WHAT TO PRODUCE: Within the listing below, locate all lines containing the word "orange". Copy each one.
-- EXCERPTED RECORDS follows --
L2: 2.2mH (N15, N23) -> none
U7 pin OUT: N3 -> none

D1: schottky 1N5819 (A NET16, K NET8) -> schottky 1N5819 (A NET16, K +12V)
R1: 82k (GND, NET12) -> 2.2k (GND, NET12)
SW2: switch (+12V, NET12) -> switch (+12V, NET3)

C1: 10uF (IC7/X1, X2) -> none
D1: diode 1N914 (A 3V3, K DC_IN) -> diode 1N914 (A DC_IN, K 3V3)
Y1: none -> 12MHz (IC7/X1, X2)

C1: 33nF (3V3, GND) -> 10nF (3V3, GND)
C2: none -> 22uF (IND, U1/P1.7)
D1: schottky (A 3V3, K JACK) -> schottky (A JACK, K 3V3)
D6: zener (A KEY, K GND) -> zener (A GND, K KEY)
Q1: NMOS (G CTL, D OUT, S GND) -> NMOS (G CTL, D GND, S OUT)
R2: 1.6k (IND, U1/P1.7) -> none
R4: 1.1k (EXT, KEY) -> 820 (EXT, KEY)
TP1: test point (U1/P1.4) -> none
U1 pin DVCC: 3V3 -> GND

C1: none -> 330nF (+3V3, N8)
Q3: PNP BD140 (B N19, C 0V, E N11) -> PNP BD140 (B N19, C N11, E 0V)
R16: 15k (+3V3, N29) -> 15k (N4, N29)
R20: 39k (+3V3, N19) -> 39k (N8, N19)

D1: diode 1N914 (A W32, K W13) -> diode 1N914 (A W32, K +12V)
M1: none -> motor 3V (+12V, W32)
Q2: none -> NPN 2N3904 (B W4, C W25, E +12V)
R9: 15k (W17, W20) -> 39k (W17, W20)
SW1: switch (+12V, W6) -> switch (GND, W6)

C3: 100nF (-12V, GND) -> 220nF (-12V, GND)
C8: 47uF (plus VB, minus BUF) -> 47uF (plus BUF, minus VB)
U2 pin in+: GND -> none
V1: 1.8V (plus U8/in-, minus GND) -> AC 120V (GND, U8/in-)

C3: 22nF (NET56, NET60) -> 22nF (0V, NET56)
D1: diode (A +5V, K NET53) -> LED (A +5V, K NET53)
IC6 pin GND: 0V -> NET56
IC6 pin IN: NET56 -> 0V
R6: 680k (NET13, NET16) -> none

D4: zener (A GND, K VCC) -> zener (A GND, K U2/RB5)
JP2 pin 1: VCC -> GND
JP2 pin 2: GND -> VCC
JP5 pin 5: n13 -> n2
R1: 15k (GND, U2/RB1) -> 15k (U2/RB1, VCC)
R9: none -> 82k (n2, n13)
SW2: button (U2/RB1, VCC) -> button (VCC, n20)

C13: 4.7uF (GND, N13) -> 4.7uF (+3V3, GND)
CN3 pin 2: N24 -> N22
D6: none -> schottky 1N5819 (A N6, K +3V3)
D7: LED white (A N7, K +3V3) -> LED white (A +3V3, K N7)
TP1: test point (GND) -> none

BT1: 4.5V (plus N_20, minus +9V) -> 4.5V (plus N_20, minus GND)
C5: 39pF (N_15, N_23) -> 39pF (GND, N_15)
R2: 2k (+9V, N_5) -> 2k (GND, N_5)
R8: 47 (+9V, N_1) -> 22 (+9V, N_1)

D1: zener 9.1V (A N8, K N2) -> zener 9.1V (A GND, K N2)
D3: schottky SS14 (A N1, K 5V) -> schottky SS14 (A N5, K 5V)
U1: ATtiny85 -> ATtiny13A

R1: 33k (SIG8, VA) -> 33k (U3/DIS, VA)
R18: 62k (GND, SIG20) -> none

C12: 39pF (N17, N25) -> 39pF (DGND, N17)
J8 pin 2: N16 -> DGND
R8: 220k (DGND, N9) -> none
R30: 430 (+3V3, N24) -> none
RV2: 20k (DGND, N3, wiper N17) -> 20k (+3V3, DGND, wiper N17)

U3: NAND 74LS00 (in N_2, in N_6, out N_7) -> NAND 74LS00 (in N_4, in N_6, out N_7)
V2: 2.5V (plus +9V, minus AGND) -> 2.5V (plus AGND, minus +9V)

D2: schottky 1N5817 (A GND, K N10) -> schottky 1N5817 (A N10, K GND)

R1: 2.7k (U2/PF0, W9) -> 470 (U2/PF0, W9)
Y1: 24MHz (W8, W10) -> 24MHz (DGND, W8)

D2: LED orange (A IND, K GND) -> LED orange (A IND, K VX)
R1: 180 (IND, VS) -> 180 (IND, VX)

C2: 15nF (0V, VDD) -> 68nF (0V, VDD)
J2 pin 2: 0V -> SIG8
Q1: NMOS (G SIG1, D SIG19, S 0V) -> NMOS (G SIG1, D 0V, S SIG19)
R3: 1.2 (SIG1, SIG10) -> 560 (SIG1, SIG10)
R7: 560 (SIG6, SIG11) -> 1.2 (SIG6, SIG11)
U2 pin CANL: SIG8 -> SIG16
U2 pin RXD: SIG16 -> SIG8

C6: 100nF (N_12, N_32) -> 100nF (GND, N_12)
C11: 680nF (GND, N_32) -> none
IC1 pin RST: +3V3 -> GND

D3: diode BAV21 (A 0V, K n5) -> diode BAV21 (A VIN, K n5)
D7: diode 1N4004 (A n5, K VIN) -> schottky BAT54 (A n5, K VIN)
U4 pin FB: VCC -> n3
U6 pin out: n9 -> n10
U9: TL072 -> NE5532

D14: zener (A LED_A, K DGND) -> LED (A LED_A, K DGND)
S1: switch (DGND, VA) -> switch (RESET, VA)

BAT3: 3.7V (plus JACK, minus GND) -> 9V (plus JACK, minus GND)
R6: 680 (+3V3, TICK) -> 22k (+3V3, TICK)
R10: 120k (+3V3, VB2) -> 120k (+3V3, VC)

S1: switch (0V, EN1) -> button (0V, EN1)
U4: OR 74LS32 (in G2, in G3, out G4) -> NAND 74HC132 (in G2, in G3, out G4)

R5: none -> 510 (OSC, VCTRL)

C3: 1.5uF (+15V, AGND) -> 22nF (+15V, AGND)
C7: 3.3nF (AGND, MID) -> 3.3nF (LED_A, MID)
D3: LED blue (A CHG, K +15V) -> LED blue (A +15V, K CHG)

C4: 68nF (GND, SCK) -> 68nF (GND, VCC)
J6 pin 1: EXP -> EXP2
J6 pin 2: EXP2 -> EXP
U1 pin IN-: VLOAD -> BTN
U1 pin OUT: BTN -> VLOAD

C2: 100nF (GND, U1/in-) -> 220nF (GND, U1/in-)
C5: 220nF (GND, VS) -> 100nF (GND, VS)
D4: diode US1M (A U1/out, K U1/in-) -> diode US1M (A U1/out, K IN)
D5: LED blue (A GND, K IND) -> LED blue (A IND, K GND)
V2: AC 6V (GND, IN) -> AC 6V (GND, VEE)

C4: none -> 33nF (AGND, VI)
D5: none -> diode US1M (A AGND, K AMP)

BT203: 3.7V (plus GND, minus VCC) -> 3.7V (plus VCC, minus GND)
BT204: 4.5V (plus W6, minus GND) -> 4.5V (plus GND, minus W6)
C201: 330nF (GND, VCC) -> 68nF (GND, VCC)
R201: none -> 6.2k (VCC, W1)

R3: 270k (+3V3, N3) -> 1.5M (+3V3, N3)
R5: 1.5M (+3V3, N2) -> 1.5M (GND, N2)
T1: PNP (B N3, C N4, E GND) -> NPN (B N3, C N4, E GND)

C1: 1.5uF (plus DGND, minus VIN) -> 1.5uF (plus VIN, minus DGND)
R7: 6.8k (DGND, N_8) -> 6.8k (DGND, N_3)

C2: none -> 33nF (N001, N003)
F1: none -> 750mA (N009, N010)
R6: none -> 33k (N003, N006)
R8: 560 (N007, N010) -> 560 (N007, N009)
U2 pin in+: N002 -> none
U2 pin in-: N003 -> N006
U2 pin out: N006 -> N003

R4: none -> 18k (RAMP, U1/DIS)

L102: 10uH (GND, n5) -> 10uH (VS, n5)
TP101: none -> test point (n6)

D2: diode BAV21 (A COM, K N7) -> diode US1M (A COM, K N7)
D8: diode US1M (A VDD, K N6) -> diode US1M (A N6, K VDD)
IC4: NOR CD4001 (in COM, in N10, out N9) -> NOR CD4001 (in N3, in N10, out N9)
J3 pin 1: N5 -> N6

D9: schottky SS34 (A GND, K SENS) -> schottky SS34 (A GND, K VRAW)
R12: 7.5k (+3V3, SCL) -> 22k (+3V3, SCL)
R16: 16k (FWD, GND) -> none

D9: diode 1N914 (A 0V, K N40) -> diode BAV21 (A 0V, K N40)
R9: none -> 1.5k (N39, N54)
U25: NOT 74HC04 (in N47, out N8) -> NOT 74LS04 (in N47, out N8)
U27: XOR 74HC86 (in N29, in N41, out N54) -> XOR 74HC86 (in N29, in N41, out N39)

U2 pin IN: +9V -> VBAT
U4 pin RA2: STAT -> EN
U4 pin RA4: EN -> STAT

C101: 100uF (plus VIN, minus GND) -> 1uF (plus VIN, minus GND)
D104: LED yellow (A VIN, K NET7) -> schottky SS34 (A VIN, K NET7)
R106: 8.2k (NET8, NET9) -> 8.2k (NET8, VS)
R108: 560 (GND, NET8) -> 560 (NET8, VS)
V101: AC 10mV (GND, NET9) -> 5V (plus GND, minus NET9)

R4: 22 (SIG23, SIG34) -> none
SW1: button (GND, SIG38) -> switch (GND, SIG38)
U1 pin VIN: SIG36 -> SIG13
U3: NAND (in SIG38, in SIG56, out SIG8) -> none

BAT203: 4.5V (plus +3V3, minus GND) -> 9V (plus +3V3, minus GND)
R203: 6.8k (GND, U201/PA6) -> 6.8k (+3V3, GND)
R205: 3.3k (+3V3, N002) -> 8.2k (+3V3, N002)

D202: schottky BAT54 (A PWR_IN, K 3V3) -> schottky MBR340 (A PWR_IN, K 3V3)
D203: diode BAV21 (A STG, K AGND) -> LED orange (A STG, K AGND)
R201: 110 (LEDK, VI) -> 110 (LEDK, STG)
-- EXCERPTED RECORDS concluded --
RESULT BELOW:
D2: LED orange (A IND, K GND) -> LED orange (A IND, K VX)
D203: diode BAV21 (A STG, K AGND) -> LED orange (A STG, K AGND)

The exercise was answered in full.